* Provided records *
▼
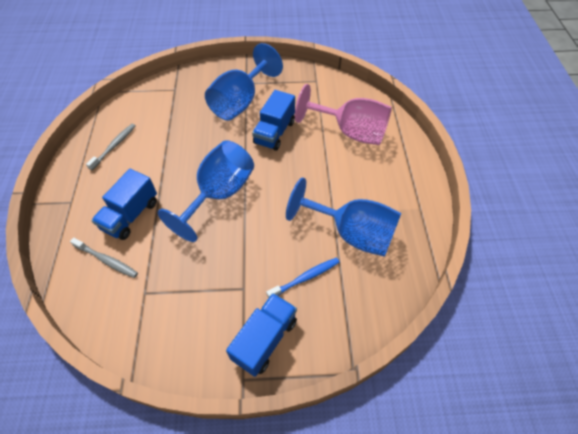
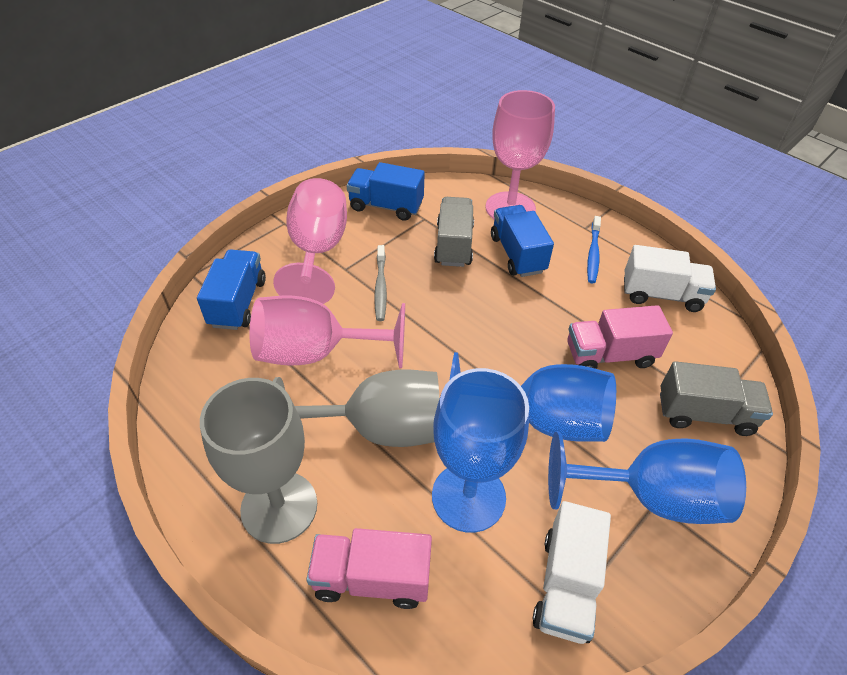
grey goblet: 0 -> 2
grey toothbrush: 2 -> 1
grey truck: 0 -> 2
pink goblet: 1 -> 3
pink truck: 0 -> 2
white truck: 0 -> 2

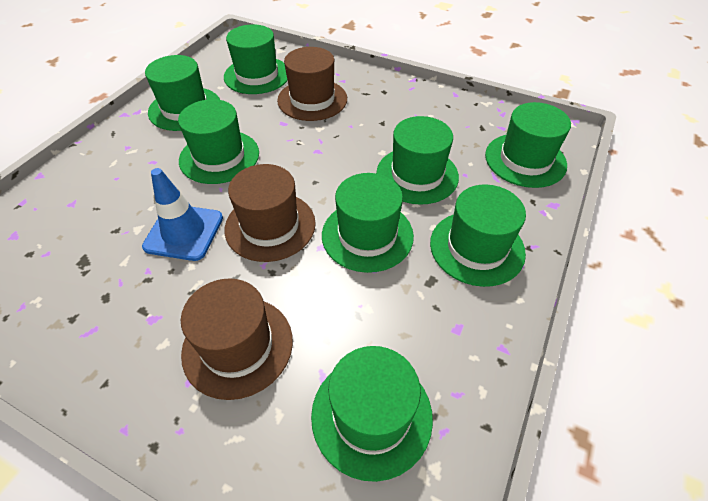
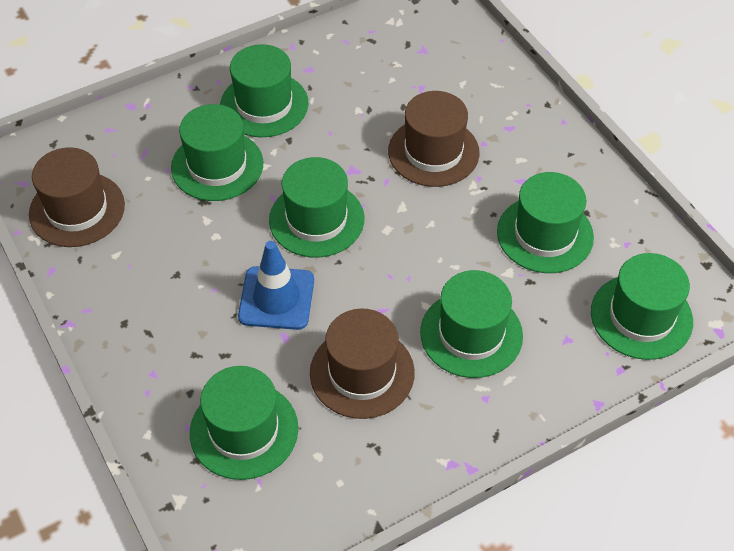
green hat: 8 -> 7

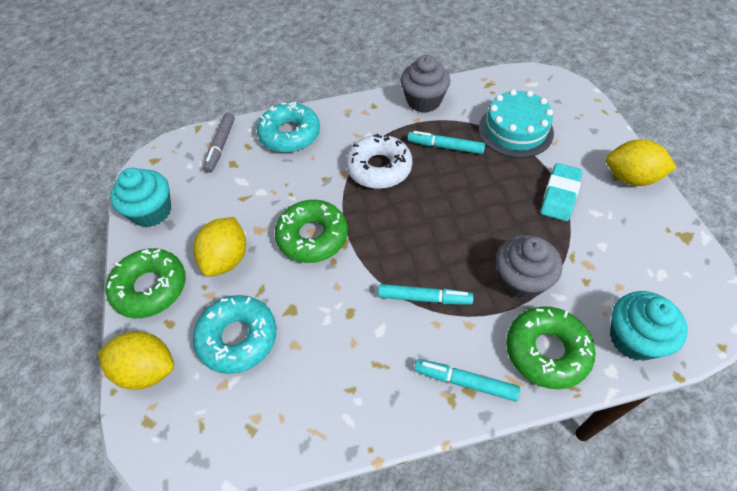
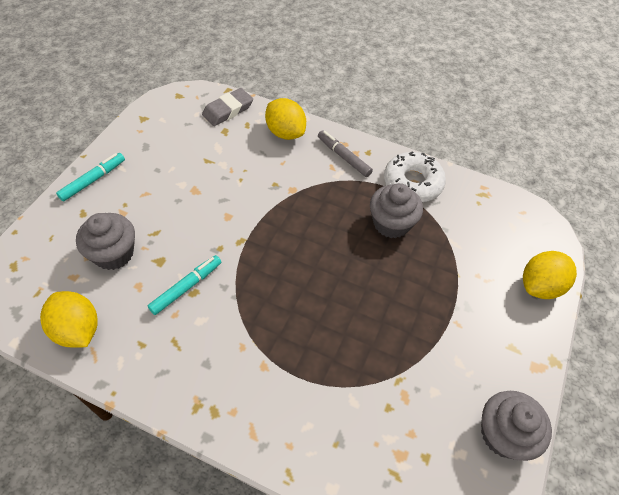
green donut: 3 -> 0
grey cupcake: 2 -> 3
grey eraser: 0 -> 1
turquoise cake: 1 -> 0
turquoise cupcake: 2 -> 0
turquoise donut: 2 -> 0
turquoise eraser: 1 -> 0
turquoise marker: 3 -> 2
▲
▼
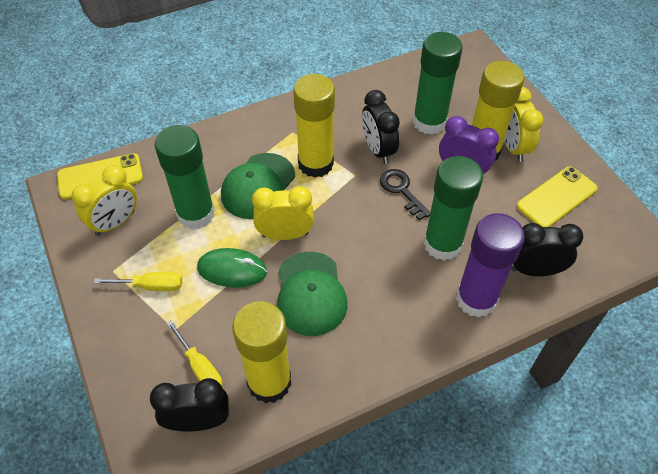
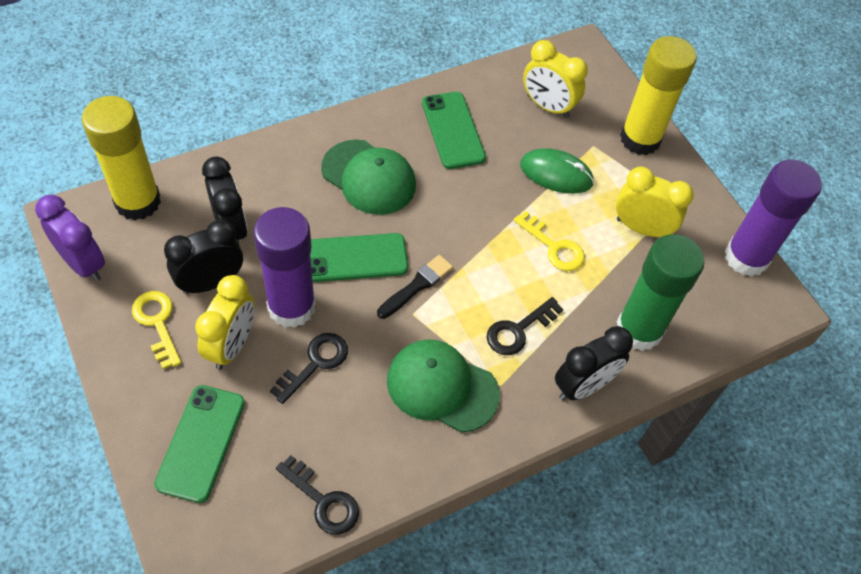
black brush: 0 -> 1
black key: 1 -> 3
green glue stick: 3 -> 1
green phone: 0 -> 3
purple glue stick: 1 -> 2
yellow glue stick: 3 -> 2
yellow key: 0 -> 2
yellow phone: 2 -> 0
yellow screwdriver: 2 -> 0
▲
▼
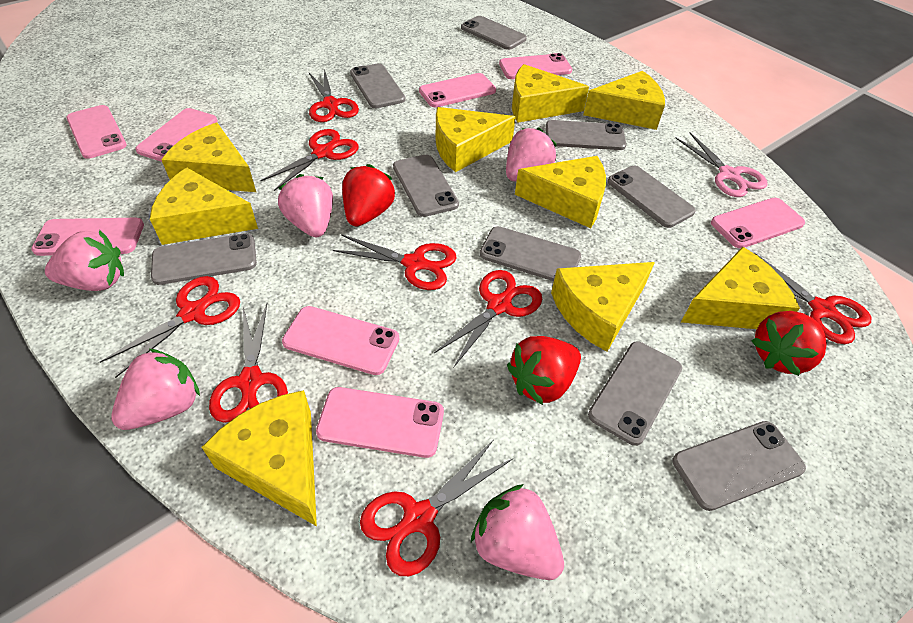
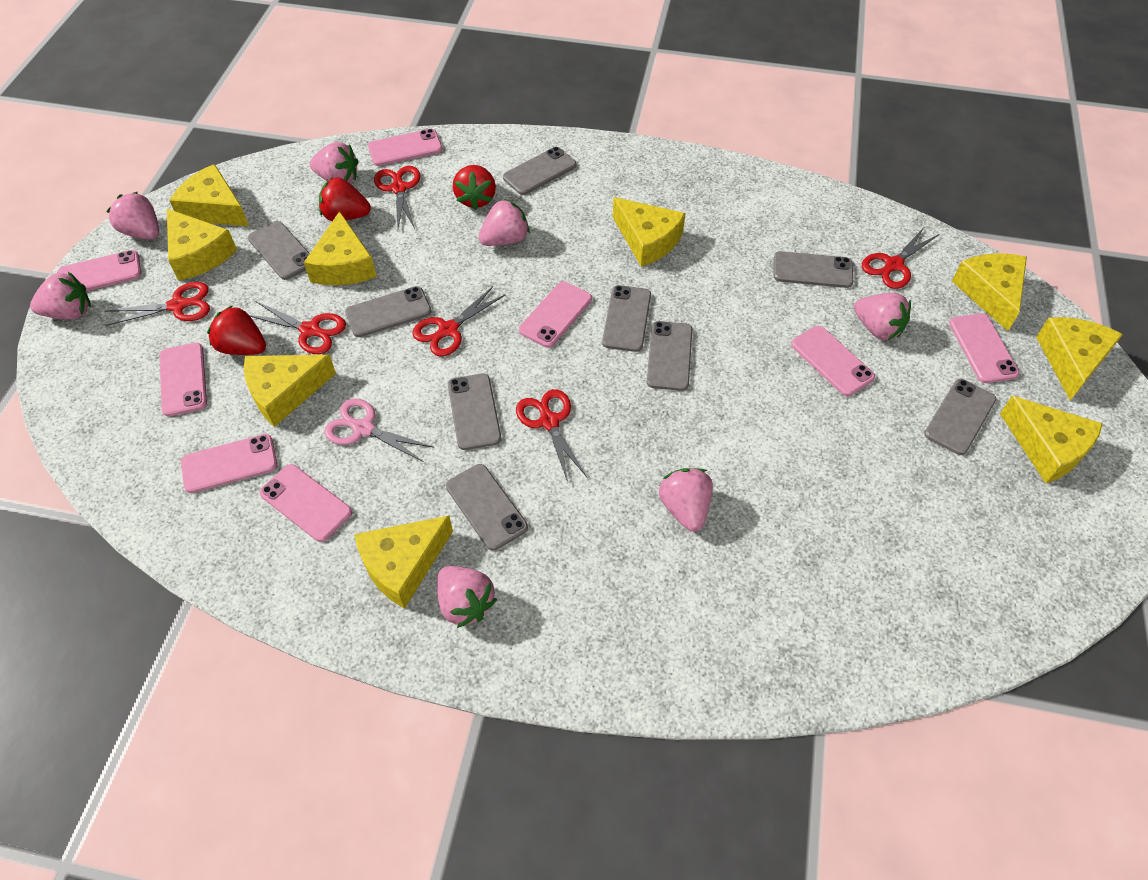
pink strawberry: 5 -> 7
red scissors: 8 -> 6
▲
* To do *
What you return must be the lines above that run from the line with "black brush: 0 -> 1" to the line with "yellow screwdriver: 2 -> 0", inclusive, each copied exactly.

* Response to the exercise *
black brush: 0 -> 1
black key: 1 -> 3
green glue stick: 3 -> 1
green phone: 0 -> 3
purple glue stick: 1 -> 2
yellow glue stick: 3 -> 2
yellow key: 0 -> 2
yellow phone: 2 -> 0
yellow screwdriver: 2 -> 0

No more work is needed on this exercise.